PROMPT:
Only the text carries over: repeat the records exactly and drop the images.

INFORMATION GIVEN:
════════════════

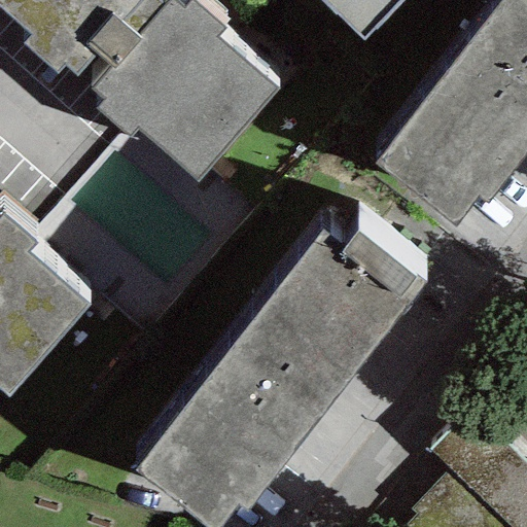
[(0,0),(0,10),(27,36),(22,44),(57,74),(63,67),(75,76),(95,56),(108,69),(89,88),(102,100),(94,107),(130,139),(137,130),(196,184),(277,89),(213,36),(224,27),(194,0),(189,0),(184,8),(173,0),(167,0),(164,5),(156,0),(0,0)]
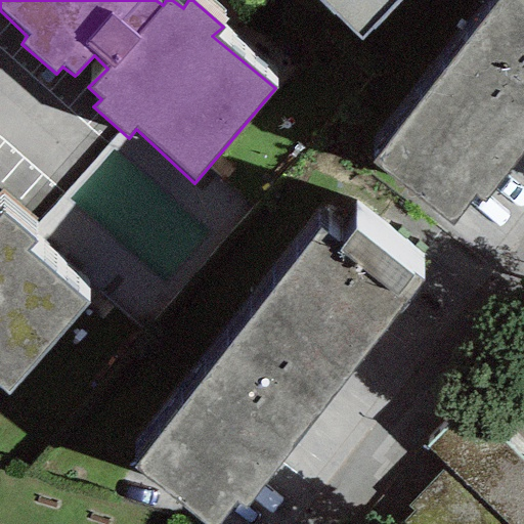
[(318,0),(360,40),(399,0),(318,0)]
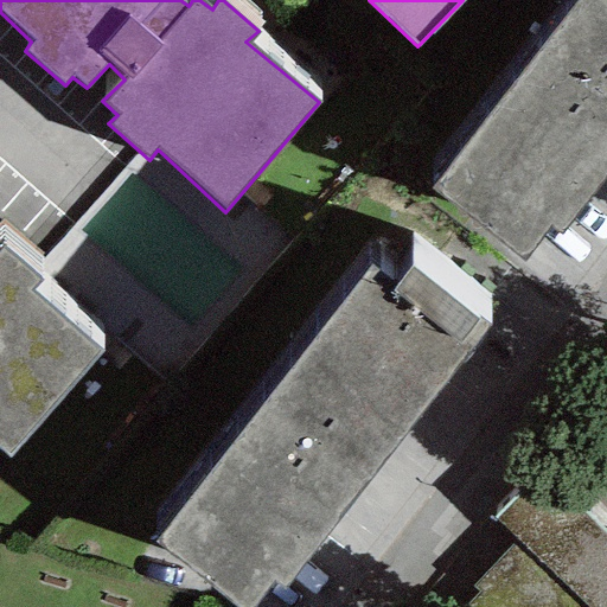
[(606,0),(575,0),(429,190),(523,262),(548,229),(556,236),(606,171),(606,0)]
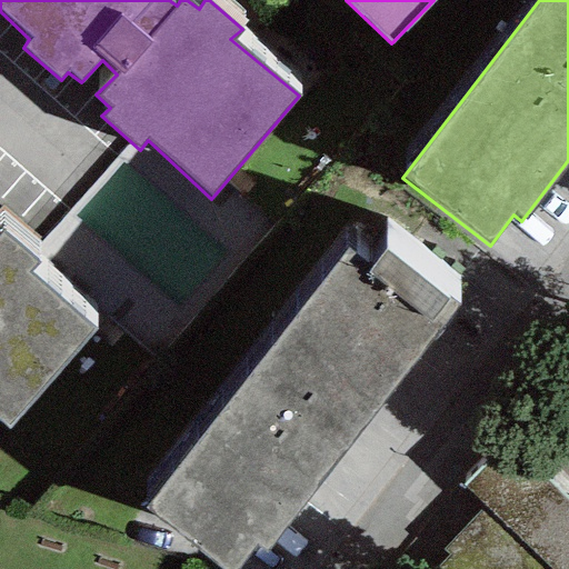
[(0,422),(7,429),(95,330),(30,273),(38,265),(2,232),(0,233),(0,422)]
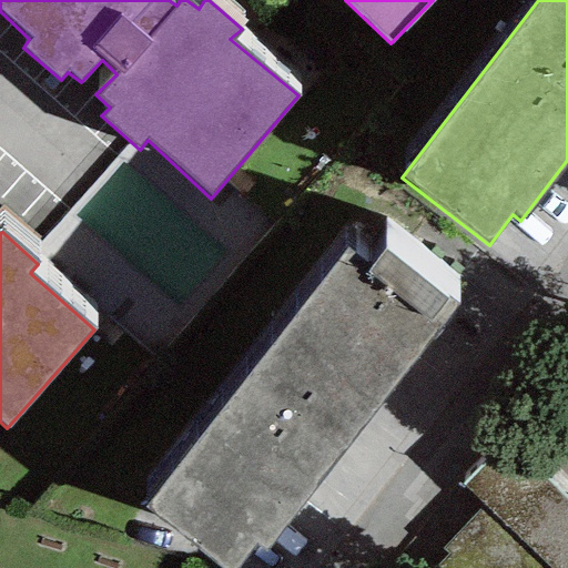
[(144,508),(221,567),(235,567),(255,544),(265,553),(458,307),(384,250),(371,266),(347,249),(144,508)]
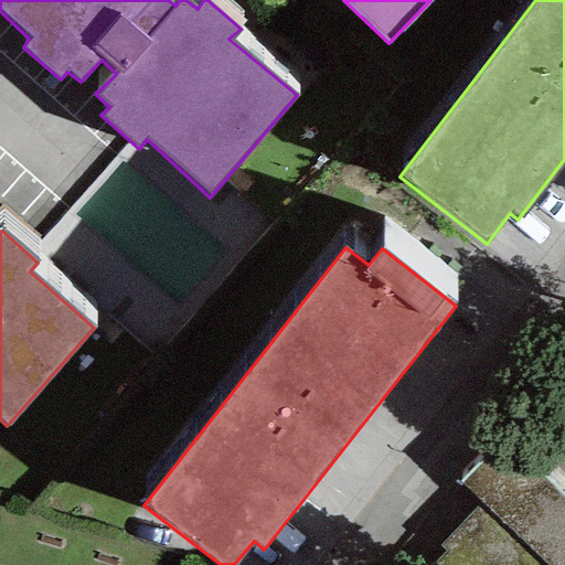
[(564,548),(564,412),(545,394),(477,469),(564,548)]
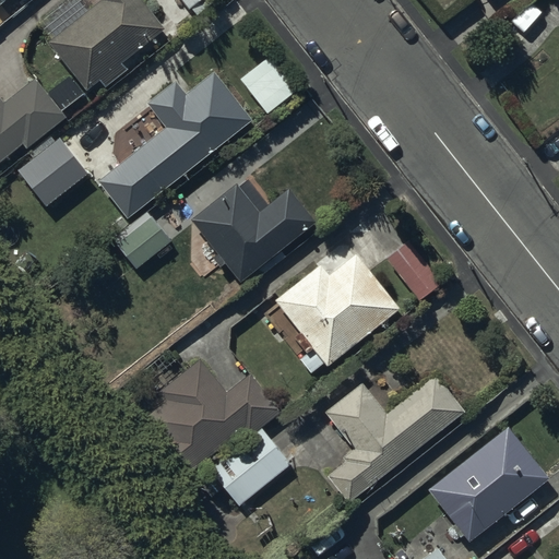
[(164,30),(140,0),(98,0),(100,2),(47,44),(85,93),(99,82),(105,88),(126,72),(120,64),(164,30)]
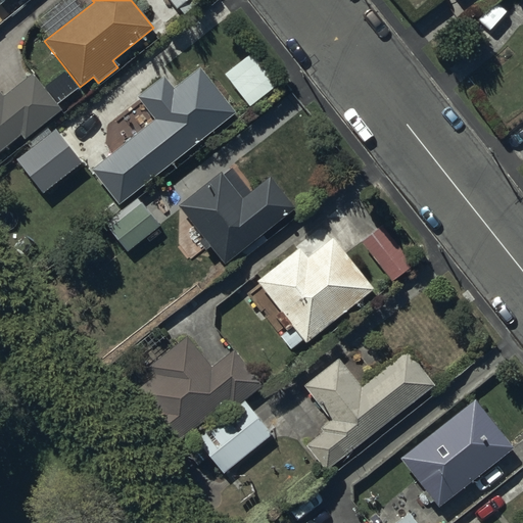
[(184,0),(167,0),(175,8),(184,0)]
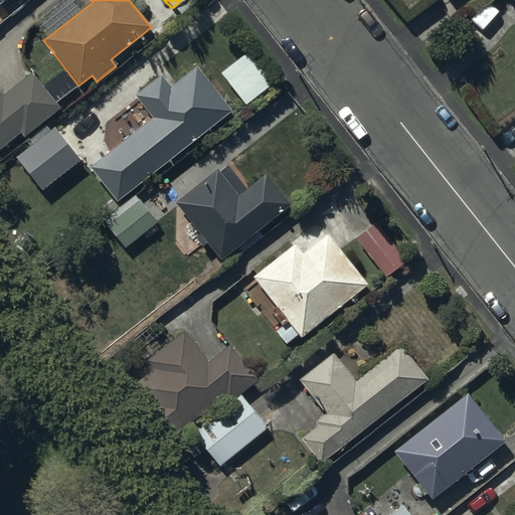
[(134,98),(151,118),(89,168),(117,203),(230,112),(196,68),(171,89),(161,75),(134,98)]
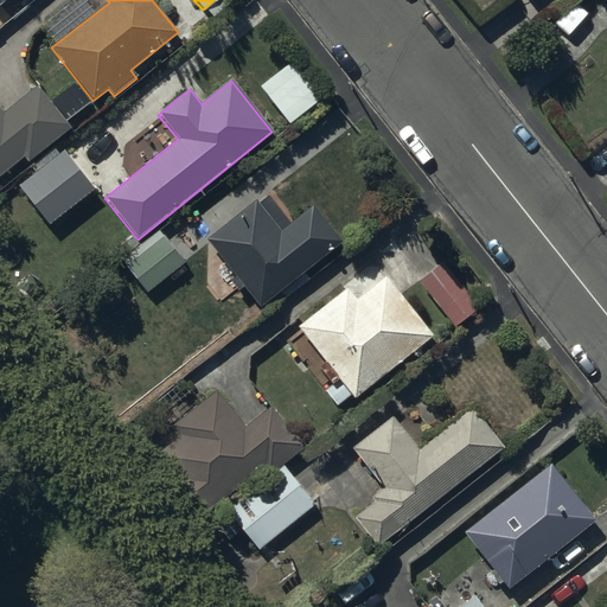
[(0,177),(23,159),(27,164),(71,128),(36,87),(4,113),(0,108),(0,177)]
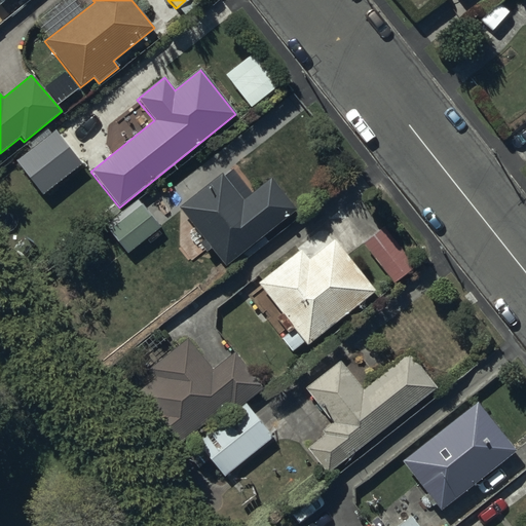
[(224,177),(221,174),(178,208),(202,240),(198,243),(207,254),(211,250),(224,267),(297,211),(271,177),(250,193),(232,171),(224,177)]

════════════════

EXERCISE OUTPUT:
[(0,0),(0,10),(27,36),(22,44),(57,74),(63,67),(75,76),(95,56),(108,69),(89,88),(102,100),(94,107),(130,139),(137,130),(196,184),(277,89),(213,36),(224,27),(194,0),(189,0),(184,8),(173,0),(167,0),(164,5),(156,0),(0,0)]
[(318,0),(360,40),(399,0),(318,0)]
[(606,0),(575,0),(429,190),(523,262),(548,229),(556,236),(606,171),(606,0)]
[(0,422),(7,429),(95,330),(30,273),(38,265),(2,232),(0,233),(0,422)]
[(144,508),(221,567),(235,567),(255,544),(265,553),(458,307),(384,250),(371,266),(347,249),(144,508)]
[(564,548),(564,412),(545,394),(477,469),(564,548)]
[(164,30),(140,0),(98,0),(100,2),(47,44),(85,93),(99,82),(105,88),(126,72),(120,64),(164,30)]
[(184,0),(167,0),(175,8),(184,0)]
[(134,98),(151,118),(89,168),(117,203),(230,112),(196,68),(171,89),(161,75),(134,98)]
[(0,177),(23,159),(27,164),(71,128),(36,87),(4,113),(0,108),(0,177)]
[(224,177),(221,174),(178,208),(202,240),(198,243),(207,254),(211,250),(224,267),(297,211),(271,177),(250,193),(232,171),(224,177)]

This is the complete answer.